Match on the string "none" in the entries below and return every matching line.

Given records: Begin

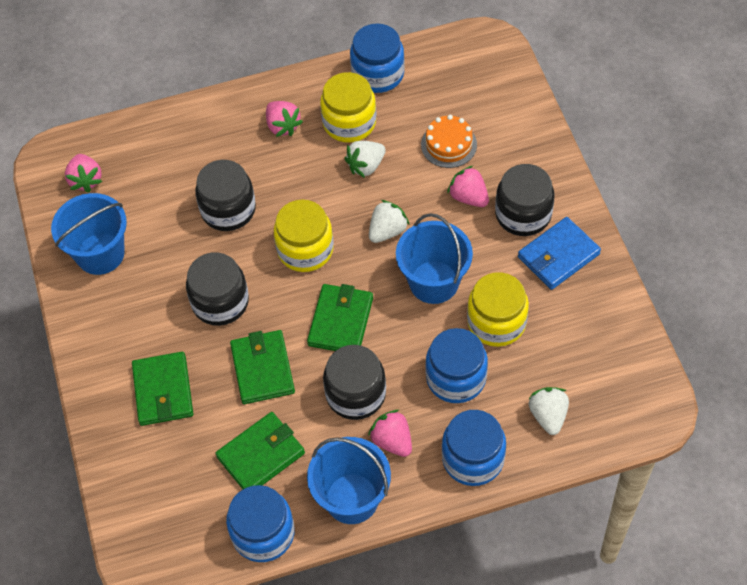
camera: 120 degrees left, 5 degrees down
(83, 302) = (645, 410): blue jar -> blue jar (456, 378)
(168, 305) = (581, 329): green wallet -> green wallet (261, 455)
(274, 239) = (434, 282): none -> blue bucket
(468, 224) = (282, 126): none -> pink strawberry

Given records: End

◆ **Reply to the task**
(274, 239) = (434, 282): none -> blue bucket
(468, 224) = (282, 126): none -> pink strawberry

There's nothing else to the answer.